(Image change detection data)
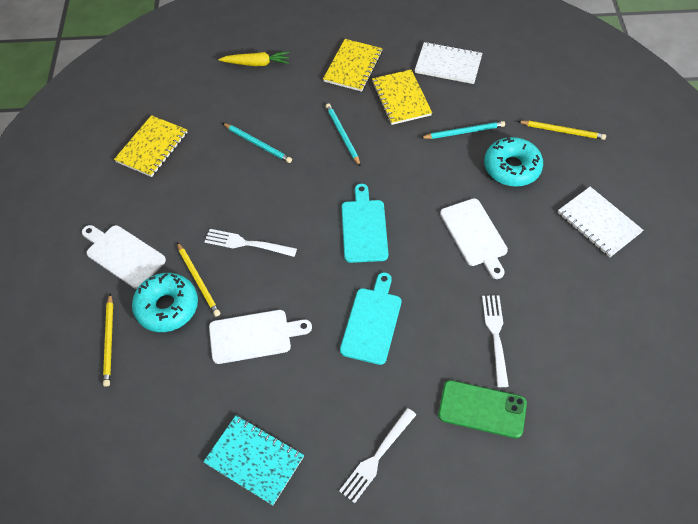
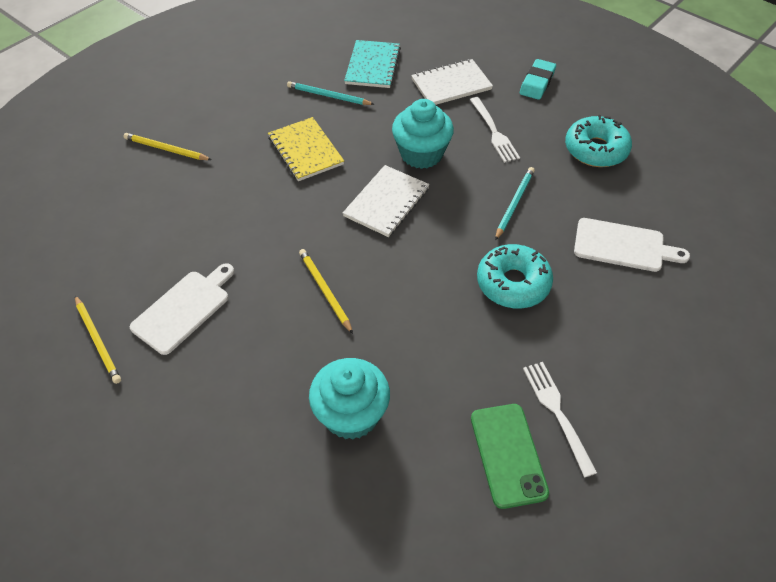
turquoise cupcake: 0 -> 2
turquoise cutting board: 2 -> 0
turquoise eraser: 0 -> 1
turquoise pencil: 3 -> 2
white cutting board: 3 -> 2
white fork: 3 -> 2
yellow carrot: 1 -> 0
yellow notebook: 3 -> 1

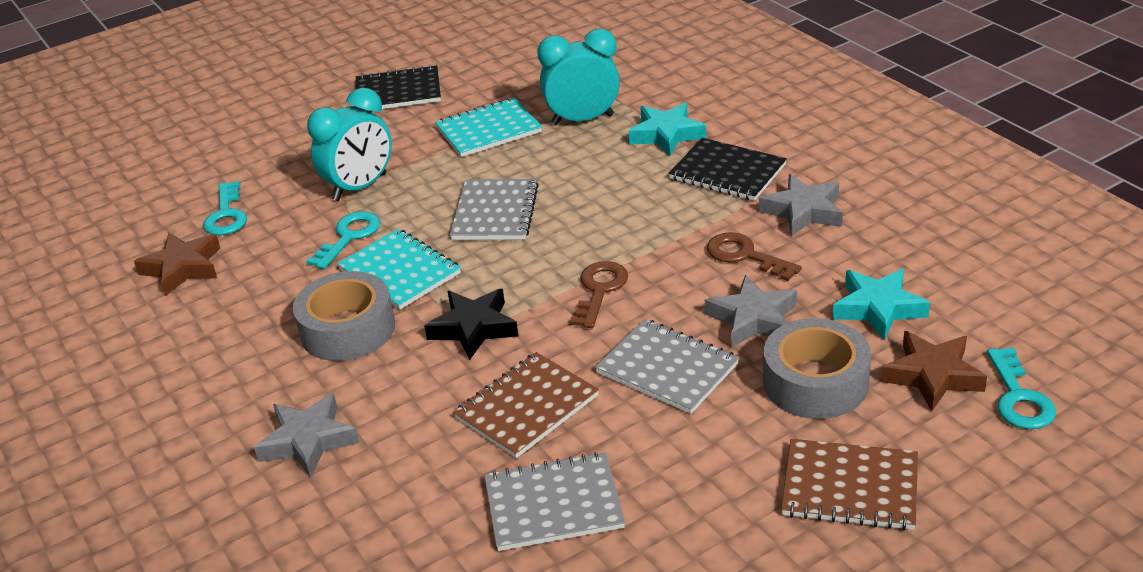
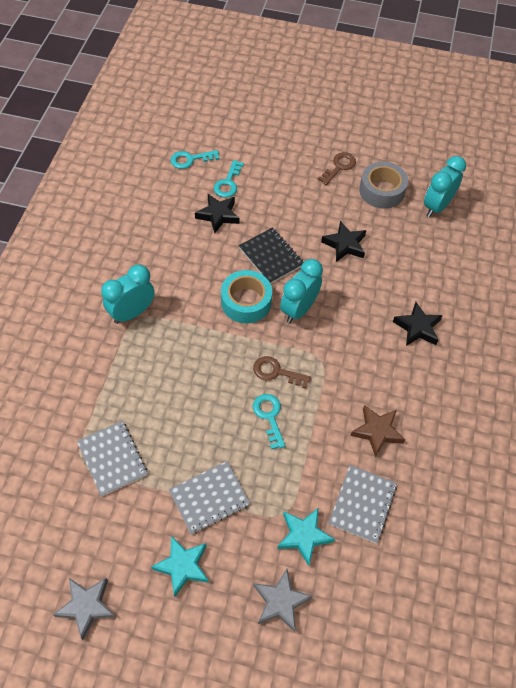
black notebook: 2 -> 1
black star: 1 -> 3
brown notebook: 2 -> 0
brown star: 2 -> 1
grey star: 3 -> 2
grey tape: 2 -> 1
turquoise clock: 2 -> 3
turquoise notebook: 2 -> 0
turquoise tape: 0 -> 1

◆ EXERCISE PROMPT ◆
Could you reproduce exactly, and only, the lines from the one containing "turquoise eraser: 0 -> 1" through the end of the records above, both included, while leaving out the pictures?

◆ THE COMPLETED TASK ◆
turquoise eraser: 0 -> 1
turquoise pencil: 3 -> 2
white cutting board: 3 -> 2
white fork: 3 -> 2
yellow carrot: 1 -> 0
yellow notebook: 3 -> 1

black notebook: 2 -> 1
black star: 1 -> 3
brown notebook: 2 -> 0
brown star: 2 -> 1
grey star: 3 -> 2
grey tape: 2 -> 1
turquoise clock: 2 -> 3
turquoise notebook: 2 -> 0
turquoise tape: 0 -> 1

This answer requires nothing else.